A word-for-word copy of the line containing "[547 186 576 264] (first image)" and every following line to the end of the data below is all the answer should hold.

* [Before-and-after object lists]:
::::::

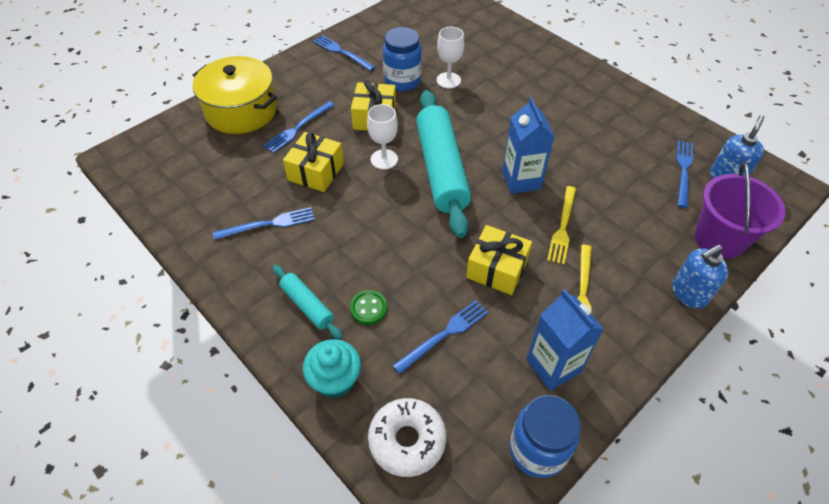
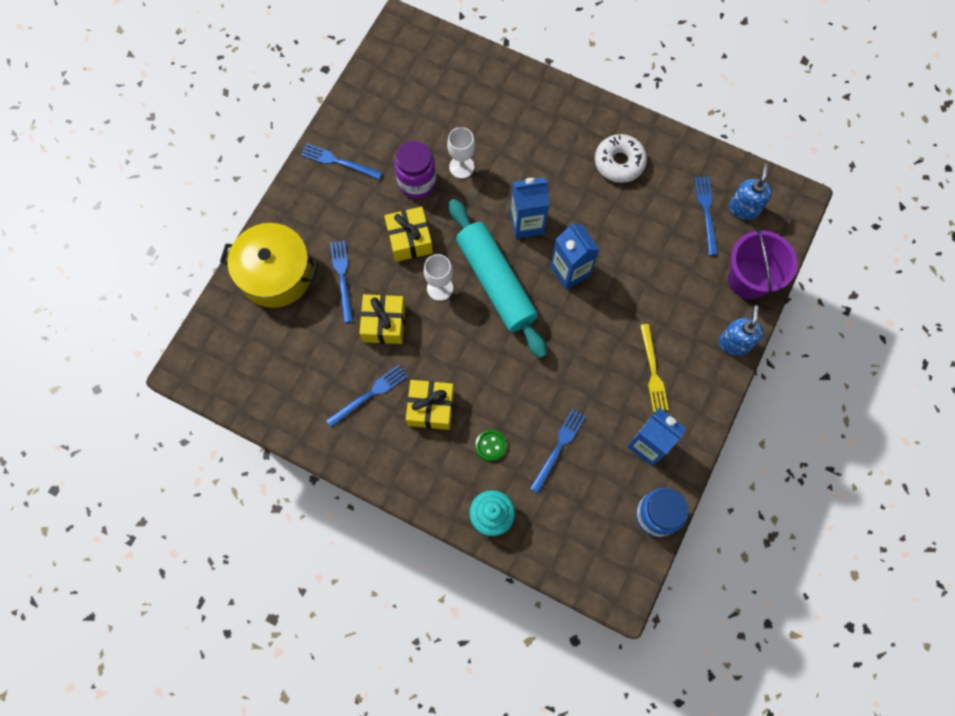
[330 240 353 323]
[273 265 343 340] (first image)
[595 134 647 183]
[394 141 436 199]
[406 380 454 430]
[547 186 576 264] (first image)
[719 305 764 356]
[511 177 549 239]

::::::

* [Solution]:
[547 186 576 264] (first image)
[719 305 764 356]
[511 177 549 239]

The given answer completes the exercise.